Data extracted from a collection

..............................

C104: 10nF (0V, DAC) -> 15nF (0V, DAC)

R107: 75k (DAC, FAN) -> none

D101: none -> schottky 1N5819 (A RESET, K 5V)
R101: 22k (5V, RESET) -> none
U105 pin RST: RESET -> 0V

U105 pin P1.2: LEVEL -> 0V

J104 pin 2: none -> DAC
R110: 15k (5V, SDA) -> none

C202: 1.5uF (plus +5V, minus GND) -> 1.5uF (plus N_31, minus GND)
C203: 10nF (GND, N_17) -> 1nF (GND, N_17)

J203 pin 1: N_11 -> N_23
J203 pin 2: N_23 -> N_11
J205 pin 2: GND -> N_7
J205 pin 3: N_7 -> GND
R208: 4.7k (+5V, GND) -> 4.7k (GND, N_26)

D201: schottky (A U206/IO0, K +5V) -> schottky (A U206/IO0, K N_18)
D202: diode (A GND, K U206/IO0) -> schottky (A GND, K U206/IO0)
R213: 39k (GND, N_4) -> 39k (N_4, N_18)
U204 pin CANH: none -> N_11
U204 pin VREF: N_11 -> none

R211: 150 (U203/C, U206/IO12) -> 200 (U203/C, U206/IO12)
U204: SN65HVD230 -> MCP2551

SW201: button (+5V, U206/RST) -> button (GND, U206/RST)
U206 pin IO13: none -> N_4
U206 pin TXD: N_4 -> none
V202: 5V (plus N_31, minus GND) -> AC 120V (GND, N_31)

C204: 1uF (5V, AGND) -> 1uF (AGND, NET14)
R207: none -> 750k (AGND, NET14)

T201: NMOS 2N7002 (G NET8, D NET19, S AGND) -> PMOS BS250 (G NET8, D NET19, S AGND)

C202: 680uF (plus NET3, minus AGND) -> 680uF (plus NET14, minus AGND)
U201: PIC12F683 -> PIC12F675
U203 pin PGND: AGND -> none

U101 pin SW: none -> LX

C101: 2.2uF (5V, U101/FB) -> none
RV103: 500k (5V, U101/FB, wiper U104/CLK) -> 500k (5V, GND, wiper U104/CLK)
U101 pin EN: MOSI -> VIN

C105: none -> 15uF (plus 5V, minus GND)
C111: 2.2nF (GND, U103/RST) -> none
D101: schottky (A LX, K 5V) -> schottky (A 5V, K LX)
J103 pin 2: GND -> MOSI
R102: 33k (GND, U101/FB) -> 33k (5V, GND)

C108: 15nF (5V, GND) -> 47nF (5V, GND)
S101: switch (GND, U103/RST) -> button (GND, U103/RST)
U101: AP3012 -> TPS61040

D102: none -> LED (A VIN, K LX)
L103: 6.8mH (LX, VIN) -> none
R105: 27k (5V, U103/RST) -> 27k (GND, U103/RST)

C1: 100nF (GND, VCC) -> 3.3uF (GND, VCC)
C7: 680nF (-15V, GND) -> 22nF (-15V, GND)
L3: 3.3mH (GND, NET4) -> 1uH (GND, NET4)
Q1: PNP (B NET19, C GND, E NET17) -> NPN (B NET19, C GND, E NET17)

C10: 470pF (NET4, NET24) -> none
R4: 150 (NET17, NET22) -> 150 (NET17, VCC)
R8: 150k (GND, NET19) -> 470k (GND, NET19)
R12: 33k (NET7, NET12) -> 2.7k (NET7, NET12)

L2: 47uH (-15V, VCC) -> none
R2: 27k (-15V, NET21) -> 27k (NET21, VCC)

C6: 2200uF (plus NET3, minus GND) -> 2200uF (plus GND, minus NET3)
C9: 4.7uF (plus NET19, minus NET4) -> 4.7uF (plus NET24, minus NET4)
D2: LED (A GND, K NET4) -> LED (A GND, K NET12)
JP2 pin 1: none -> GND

..............................

■ **Work instruction**:
Retype all of the entries shown above, exactly.

■ **Exercise answer**:
C104: 10nF (0V, DAC) -> 15nF (0V, DAC)

R107: 75k (DAC, FAN) -> none

D101: none -> schottky 1N5819 (A RESET, K 5V)
R101: 22k (5V, RESET) -> none
U105 pin RST: RESET -> 0V

U105 pin P1.2: LEVEL -> 0V

J104 pin 2: none -> DAC
R110: 15k (5V, SDA) -> none

C202: 1.5uF (plus +5V, minus GND) -> 1.5uF (plus N_31, minus GND)
C203: 10nF (GND, N_17) -> 1nF (GND, N_17)

J203 pin 1: N_11 -> N_23
J203 pin 2: N_23 -> N_11
J205 pin 2: GND -> N_7
J205 pin 3: N_7 -> GND
R208: 4.7k (+5V, GND) -> 4.7k (GND, N_26)

D201: schottky (A U206/IO0, K +5V) -> schottky (A U206/IO0, K N_18)
D202: diode (A GND, K U206/IO0) -> schottky (A GND, K U206/IO0)
R213: 39k (GND, N_4) -> 39k (N_4, N_18)
U204 pin CANH: none -> N_11
U204 pin VREF: N_11 -> none

R211: 150 (U203/C, U206/IO12) -> 200 (U203/C, U206/IO12)
U204: SN65HVD230 -> MCP2551

SW201: button (+5V, U206/RST) -> button (GND, U206/RST)
U206 pin IO13: none -> N_4
U206 pin TXD: N_4 -> none
V202: 5V (plus N_31, minus GND) -> AC 120V (GND, N_31)

C204: 1uF (5V, AGND) -> 1uF (AGND, NET14)
R207: none -> 750k (AGND, NET14)

T201: NMOS 2N7002 (G NET8, D NET19, S AGND) -> PMOS BS250 (G NET8, D NET19, S AGND)

C202: 680uF (plus NET3, minus AGND) -> 680uF (plus NET14, minus AGND)
U201: PIC12F683 -> PIC12F675
U203 pin PGND: AGND -> none

U101 pin SW: none -> LX

C101: 2.2uF (5V, U101/FB) -> none
RV103: 500k (5V, U101/FB, wiper U104/CLK) -> 500k (5V, GND, wiper U104/CLK)
U101 pin EN: MOSI -> VIN

C105: none -> 15uF (plus 5V, minus GND)
C111: 2.2nF (GND, U103/RST) -> none
D101: schottky (A LX, K 5V) -> schottky (A 5V, K LX)
J103 pin 2: GND -> MOSI
R102: 33k (GND, U101/FB) -> 33k (5V, GND)

C108: 15nF (5V, GND) -> 47nF (5V, GND)
S101: switch (GND, U103/RST) -> button (GND, U103/RST)
U101: AP3012 -> TPS61040

D102: none -> LED (A VIN, K LX)
L103: 6.8mH (LX, VIN) -> none
R105: 27k (5V, U103/RST) -> 27k (GND, U103/RST)

C1: 100nF (GND, VCC) -> 3.3uF (GND, VCC)
C7: 680nF (-15V, GND) -> 22nF (-15V, GND)
L3: 3.3mH (GND, NET4) -> 1uH (GND, NET4)
Q1: PNP (B NET19, C GND, E NET17) -> NPN (B NET19, C GND, E NET17)

C10: 470pF (NET4, NET24) -> none
R4: 150 (NET17, NET22) -> 150 (NET17, VCC)
R8: 150k (GND, NET19) -> 470k (GND, NET19)
R12: 33k (NET7, NET12) -> 2.7k (NET7, NET12)

L2: 47uH (-15V, VCC) -> none
R2: 27k (-15V, NET21) -> 27k (NET21, VCC)

C6: 2200uF (plus NET3, minus GND) -> 2200uF (plus GND, minus NET3)
C9: 4.7uF (plus NET19, minus NET4) -> 4.7uF (plus NET24, minus NET4)
D2: LED (A GND, K NET4) -> LED (A GND, K NET12)
JP2 pin 1: none -> GND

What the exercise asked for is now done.